== Data ==

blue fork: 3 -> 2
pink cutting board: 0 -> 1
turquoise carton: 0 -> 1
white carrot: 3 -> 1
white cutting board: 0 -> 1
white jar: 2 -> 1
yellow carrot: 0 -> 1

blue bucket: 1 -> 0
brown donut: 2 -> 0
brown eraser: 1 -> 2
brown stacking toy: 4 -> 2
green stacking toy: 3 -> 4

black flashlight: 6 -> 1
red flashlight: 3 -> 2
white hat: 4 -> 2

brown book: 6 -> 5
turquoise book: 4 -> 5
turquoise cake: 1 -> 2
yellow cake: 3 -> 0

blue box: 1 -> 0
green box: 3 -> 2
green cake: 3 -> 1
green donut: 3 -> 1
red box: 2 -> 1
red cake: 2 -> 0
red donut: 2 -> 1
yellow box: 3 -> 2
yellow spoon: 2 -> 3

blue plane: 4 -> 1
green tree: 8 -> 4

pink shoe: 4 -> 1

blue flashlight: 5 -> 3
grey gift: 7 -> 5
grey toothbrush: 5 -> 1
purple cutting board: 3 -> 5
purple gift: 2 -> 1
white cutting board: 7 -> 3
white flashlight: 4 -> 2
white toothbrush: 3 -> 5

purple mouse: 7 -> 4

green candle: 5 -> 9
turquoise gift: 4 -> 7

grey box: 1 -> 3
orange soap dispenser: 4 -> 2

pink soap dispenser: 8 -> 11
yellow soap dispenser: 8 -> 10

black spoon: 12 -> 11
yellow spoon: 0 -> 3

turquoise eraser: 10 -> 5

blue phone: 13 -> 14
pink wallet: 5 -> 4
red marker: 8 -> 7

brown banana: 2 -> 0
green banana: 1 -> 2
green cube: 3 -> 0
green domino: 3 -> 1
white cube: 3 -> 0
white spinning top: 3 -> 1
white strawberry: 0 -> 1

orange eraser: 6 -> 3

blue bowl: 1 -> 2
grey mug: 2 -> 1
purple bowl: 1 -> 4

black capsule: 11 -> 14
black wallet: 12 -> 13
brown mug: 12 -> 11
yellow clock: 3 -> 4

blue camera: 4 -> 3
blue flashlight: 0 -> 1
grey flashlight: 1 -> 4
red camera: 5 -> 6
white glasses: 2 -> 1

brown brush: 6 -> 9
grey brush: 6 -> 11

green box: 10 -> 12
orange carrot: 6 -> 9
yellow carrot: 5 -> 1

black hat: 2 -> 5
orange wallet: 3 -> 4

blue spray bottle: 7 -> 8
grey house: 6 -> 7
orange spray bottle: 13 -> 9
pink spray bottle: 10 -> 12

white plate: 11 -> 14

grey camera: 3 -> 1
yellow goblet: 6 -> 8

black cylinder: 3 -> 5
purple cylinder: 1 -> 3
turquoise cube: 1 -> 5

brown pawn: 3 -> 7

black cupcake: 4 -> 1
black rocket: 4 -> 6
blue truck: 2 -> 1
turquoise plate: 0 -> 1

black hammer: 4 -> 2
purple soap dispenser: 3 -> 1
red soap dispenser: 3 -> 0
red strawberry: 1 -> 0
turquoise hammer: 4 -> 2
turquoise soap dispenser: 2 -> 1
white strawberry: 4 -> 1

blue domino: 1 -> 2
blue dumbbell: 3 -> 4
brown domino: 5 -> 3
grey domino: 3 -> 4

===

● Task directions
Count the lines of the listing above that include the word "spray" and state the total with nothing else.

● The answer
3